Try it —
Would you print every entry exactly as it appears?
-- Information provided follows --
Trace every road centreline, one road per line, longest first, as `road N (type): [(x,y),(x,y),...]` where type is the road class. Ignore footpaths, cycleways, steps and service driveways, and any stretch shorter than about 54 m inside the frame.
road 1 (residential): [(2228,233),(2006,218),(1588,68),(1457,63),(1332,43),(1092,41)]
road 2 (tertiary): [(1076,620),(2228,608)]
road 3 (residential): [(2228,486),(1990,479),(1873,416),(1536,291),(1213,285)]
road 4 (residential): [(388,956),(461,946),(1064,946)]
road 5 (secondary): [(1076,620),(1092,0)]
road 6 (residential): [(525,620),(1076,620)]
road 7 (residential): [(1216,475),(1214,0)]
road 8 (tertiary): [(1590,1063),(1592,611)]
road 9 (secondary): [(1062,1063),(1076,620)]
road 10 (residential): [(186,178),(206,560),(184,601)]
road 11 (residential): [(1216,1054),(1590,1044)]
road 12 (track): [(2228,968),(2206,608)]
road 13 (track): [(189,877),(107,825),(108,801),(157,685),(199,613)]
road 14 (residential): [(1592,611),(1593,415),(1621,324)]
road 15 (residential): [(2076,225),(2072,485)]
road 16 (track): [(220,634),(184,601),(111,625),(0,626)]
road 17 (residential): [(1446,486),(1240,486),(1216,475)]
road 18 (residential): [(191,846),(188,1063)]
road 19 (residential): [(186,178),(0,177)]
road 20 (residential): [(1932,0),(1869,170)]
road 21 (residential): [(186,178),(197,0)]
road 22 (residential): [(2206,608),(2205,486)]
-- Information provided concluded --
Response area —
Trace every road centreline, one road per line, longest first, as `road N (type): [(x,y),(x,y),...]` where type is the road class. Ignore footpaths, cycleways, steps and service driveways, and any stretch shorter than about 54 m inside the frame.
road 1 (residential): [(2228,233),(2006,218),(1588,68),(1457,63),(1332,43),(1092,41)]
road 2 (tertiary): [(1076,620),(2228,608)]
road 3 (residential): [(2228,486),(1990,479),(1873,416),(1536,291),(1213,285)]
road 4 (residential): [(388,956),(461,946),(1064,946)]
road 5 (secondary): [(1076,620),(1092,0)]
road 6 (residential): [(525,620),(1076,620)]
road 7 (residential): [(1216,475),(1214,0)]
road 8 (tertiary): [(1590,1063),(1592,611)]
road 9 (secondary): [(1062,1063),(1076,620)]
road 10 (residential): [(186,178),(206,560),(184,601)]
road 11 (residential): [(1216,1054),(1590,1044)]
road 12 (track): [(2228,968),(2206,608)]
road 13 (track): [(189,877),(107,825),(108,801),(157,685),(199,613)]
road 14 (residential): [(1592,611),(1593,415),(1621,324)]
road 15 (residential): [(2076,225),(2072,485)]
road 16 (track): [(220,634),(184,601),(111,625),(0,626)]
road 17 (residential): [(1446,486),(1240,486),(1216,475)]
road 18 (residential): [(191,846),(188,1063)]
road 19 (residential): [(186,178),(0,177)]
road 20 (residential): [(1932,0),(1869,170)]
road 21 (residential): [(186,178),(197,0)]
road 22 (residential): [(2206,608),(2205,486)]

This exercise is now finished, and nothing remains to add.